Could you reproduce all the entries under this sentence exactly, leaving the images aside?
___ Records shown
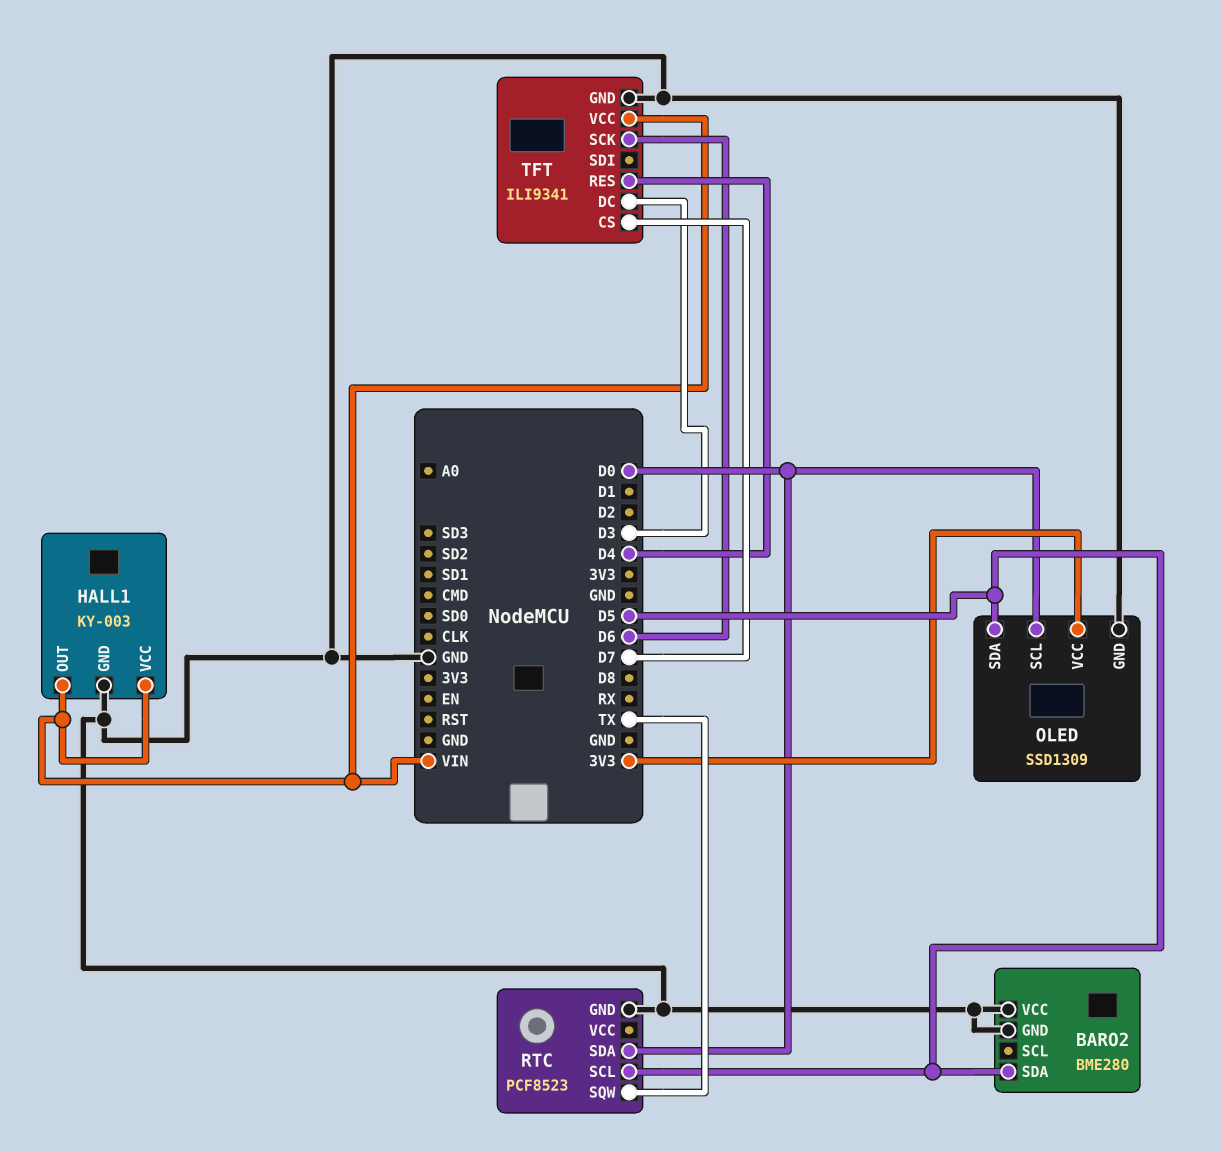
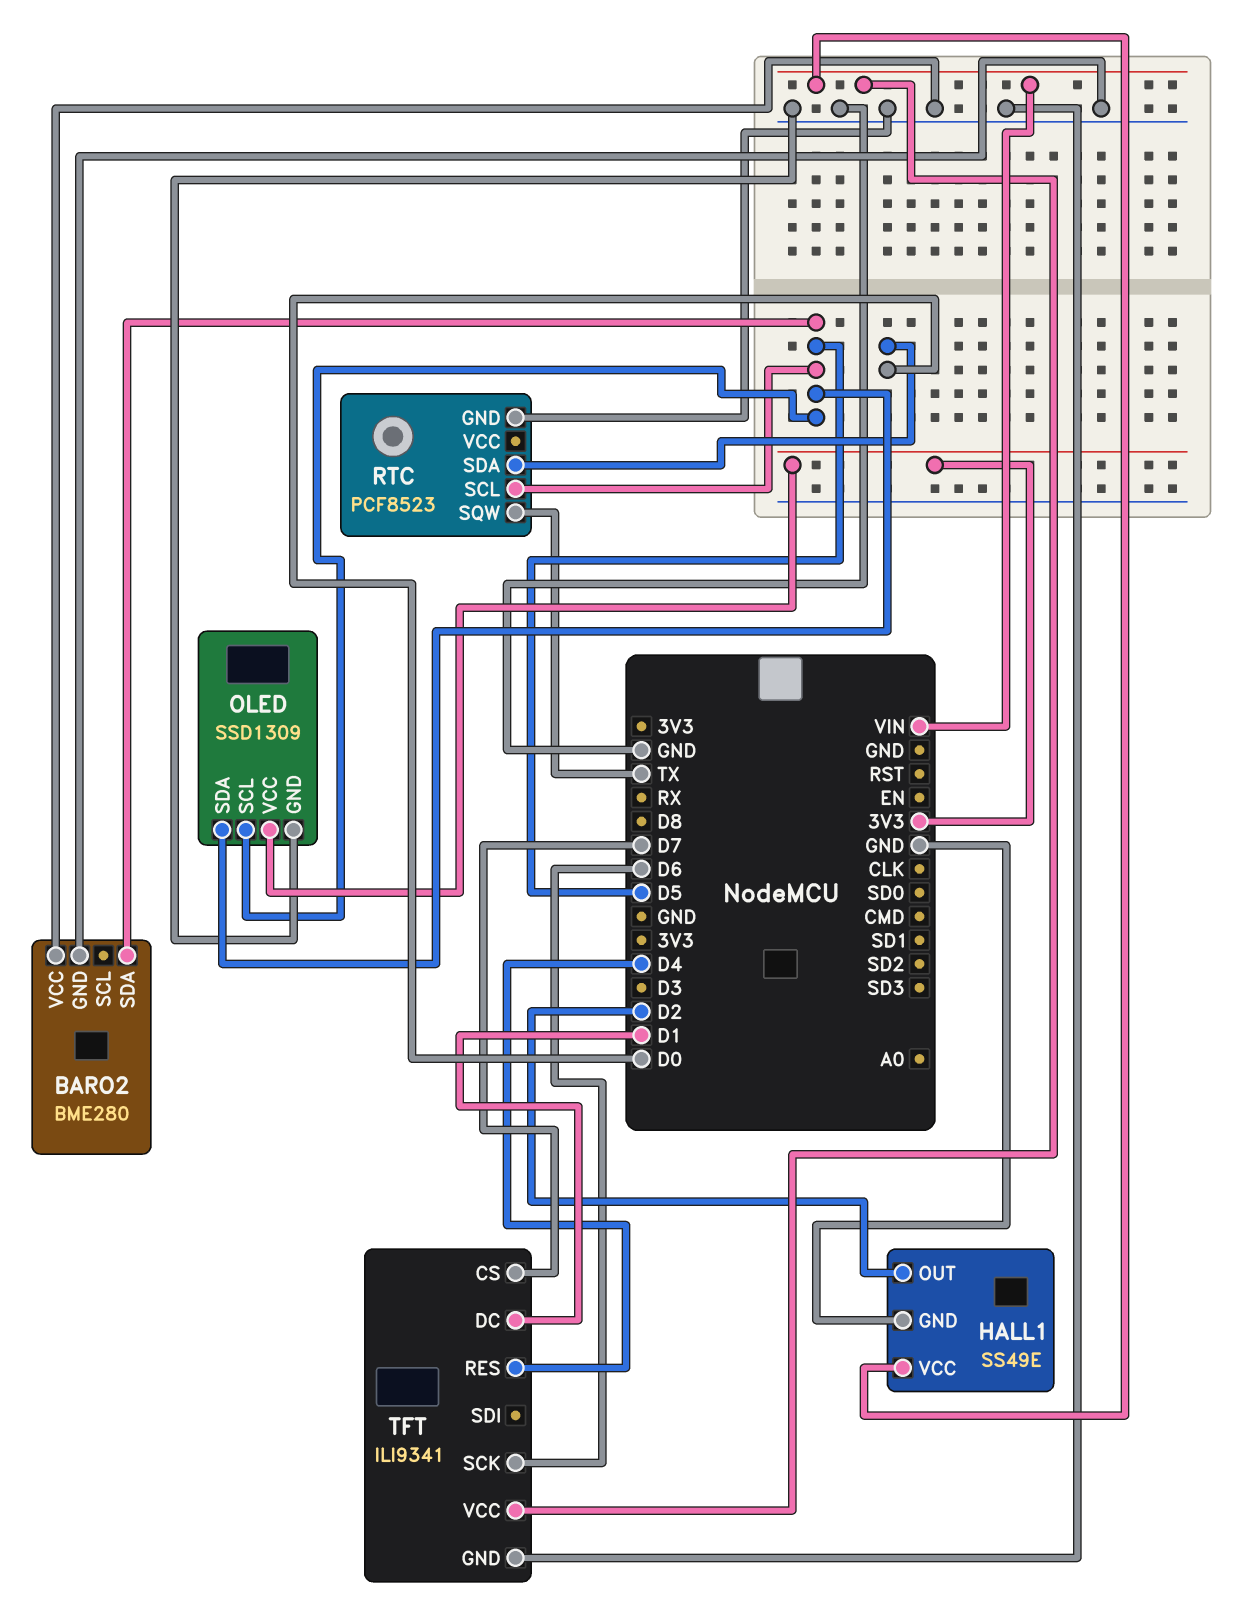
HALL1: KY-003 -> SS49E
HALL1 pin OUT: VIN -> D2
OLED pin SCL: D0 -> D5
TFT pin DC: D3 -> D1

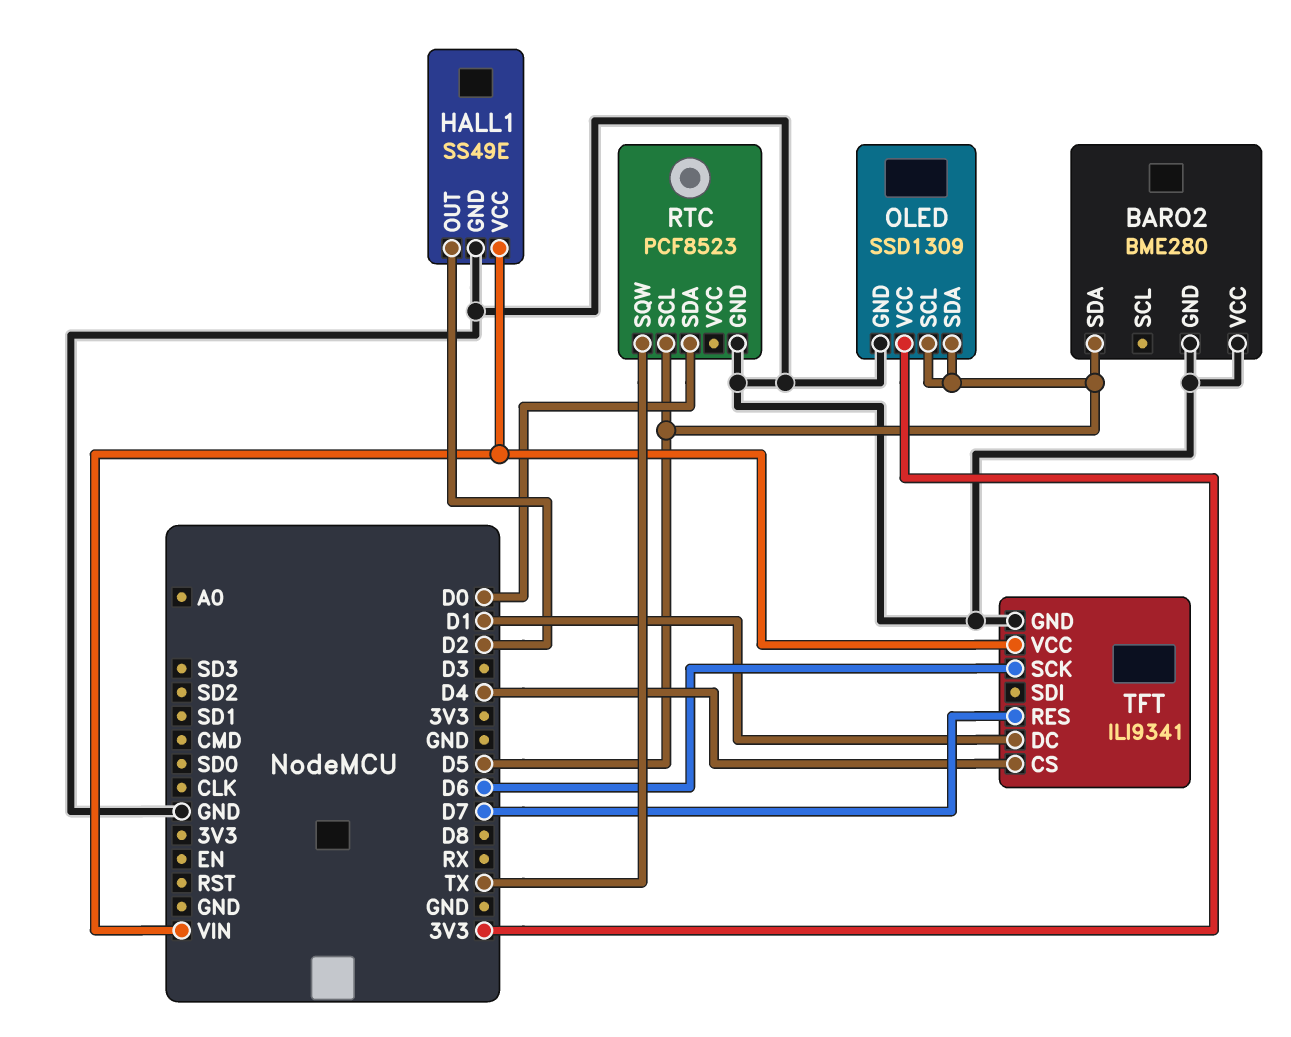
TFT pin CS: D7 -> D4
TFT pin RES: D4 -> D7

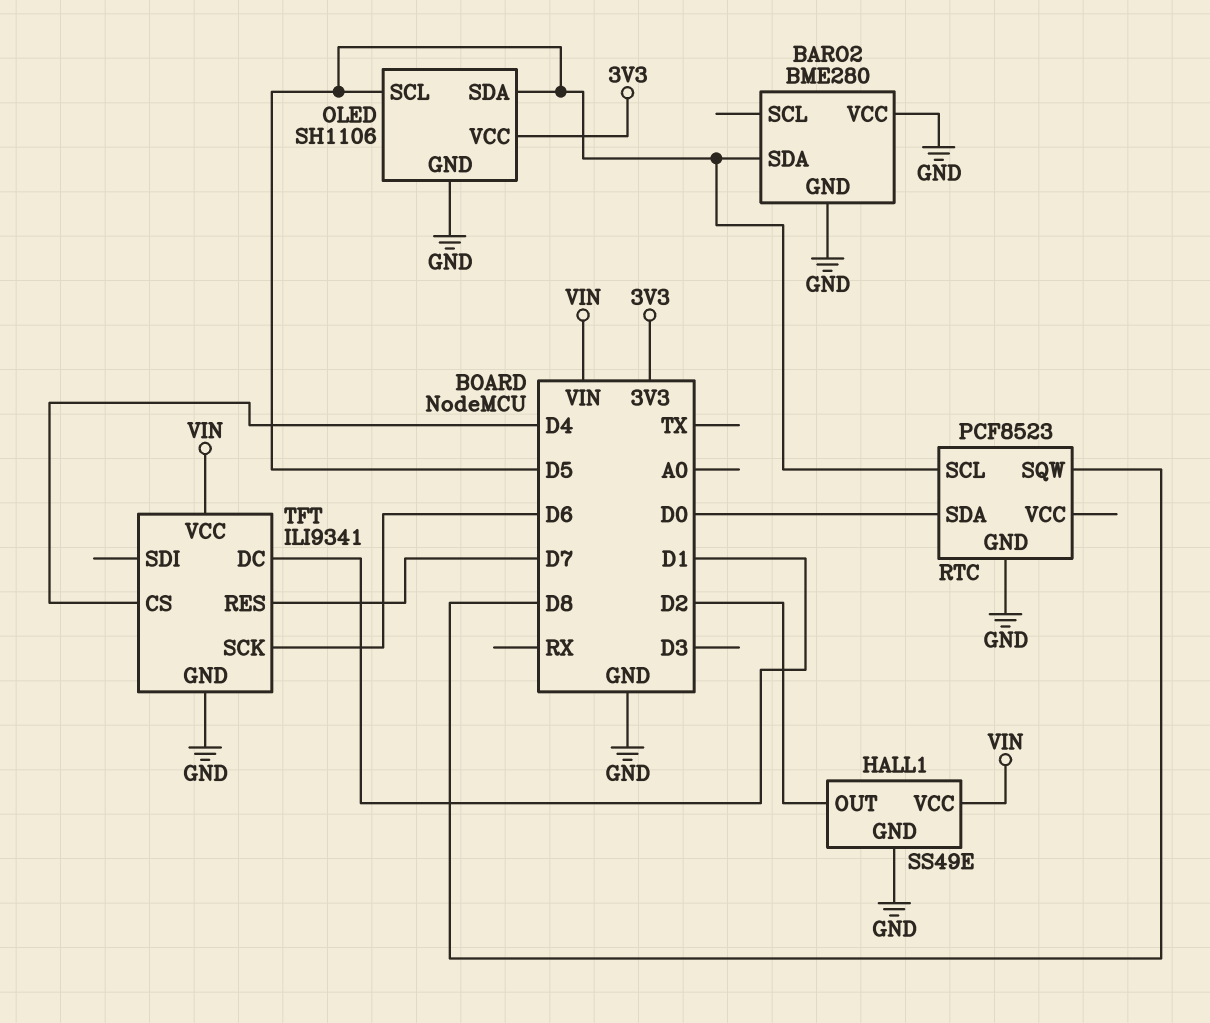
OLED: SSD1309 -> SH1106
RTC pin SQW: TX -> D8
______
▶ _Your solution_
HALL1: KY-003 -> SS49E
HALL1 pin OUT: VIN -> D2
OLED pin SCL: D0 -> D5
TFT pin DC: D3 -> D1

TFT pin CS: D7 -> D4
TFT pin RES: D4 -> D7

OLED: SSD1309 -> SH1106
RTC pin SQW: TX -> D8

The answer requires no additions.